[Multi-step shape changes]
'''

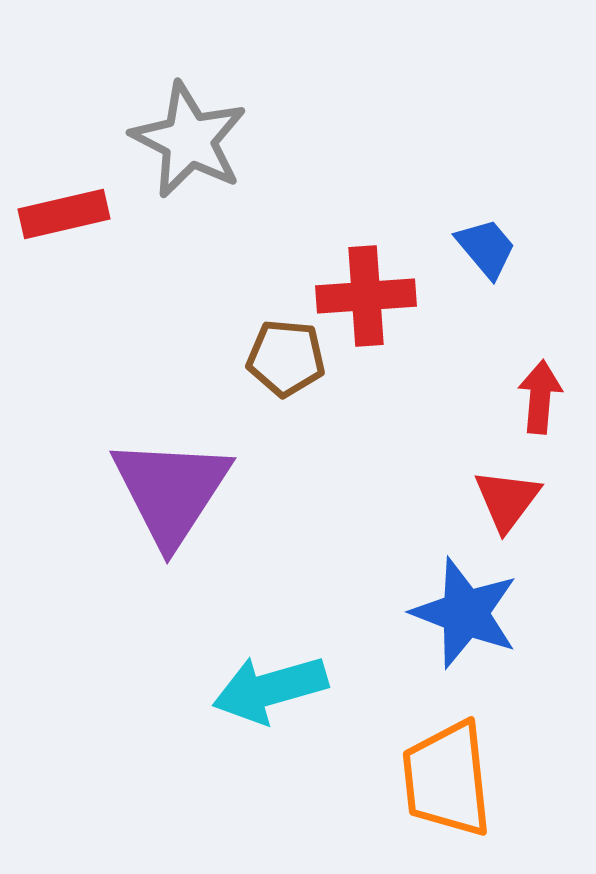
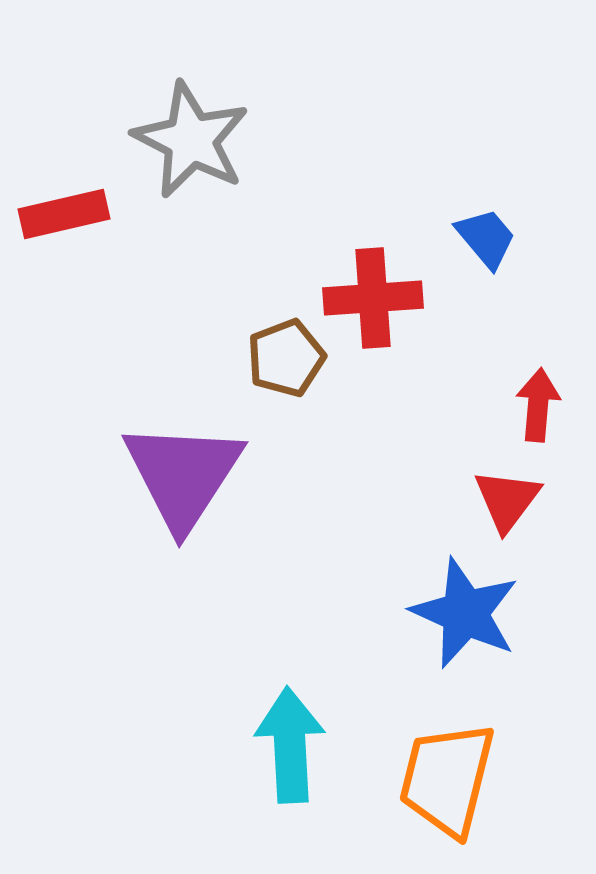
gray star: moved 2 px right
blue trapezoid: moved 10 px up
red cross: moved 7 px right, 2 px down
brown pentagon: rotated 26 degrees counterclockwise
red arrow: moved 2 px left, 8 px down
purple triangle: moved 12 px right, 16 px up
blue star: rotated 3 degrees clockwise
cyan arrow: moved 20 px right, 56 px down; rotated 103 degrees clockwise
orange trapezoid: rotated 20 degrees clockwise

'''
'''

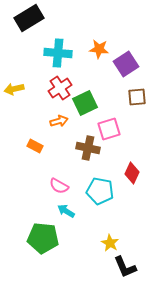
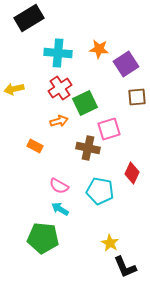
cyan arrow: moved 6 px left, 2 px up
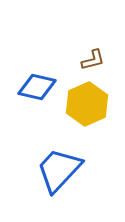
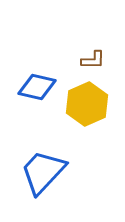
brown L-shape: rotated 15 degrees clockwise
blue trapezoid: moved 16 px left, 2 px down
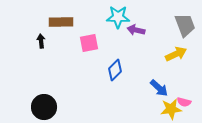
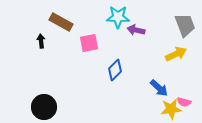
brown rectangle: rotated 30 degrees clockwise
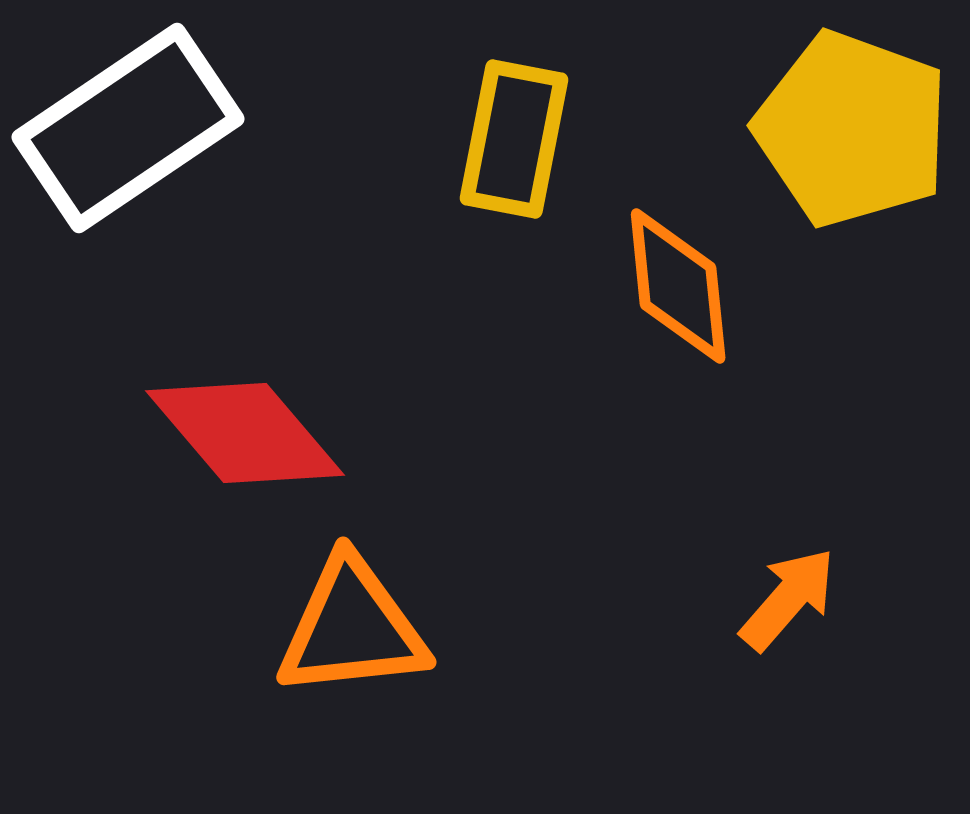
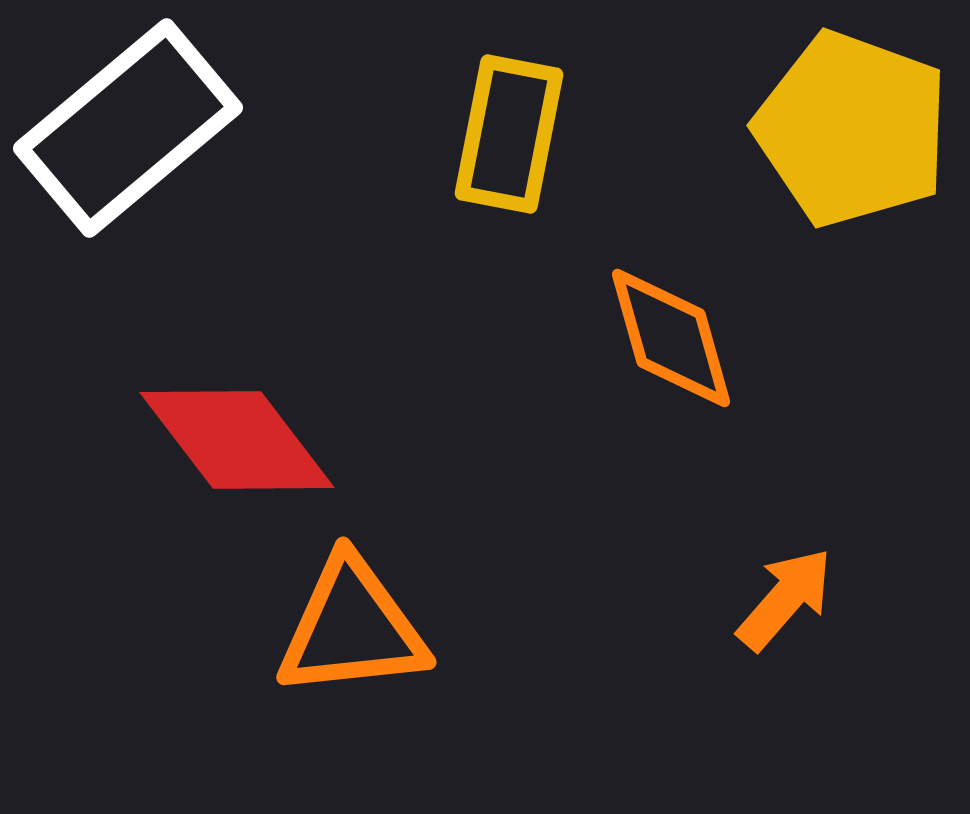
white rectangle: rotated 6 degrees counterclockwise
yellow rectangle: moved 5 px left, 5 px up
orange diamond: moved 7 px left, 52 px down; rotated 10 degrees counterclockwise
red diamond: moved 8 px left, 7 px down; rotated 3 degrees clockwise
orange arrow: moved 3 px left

'''

*YOUR TASK*. Match on "down": copy every line in the records that has it.

*ANSWER TO THIS TASK*.
red cross: moved 7 px right, 2 px down
red arrow: moved 2 px left, 8 px down
cyan arrow: moved 20 px right, 56 px down; rotated 103 degrees clockwise
blue trapezoid: moved 16 px left, 2 px down
orange diamond: moved 7 px left, 52 px down; rotated 10 degrees counterclockwise
red diamond: moved 8 px left, 7 px down; rotated 3 degrees clockwise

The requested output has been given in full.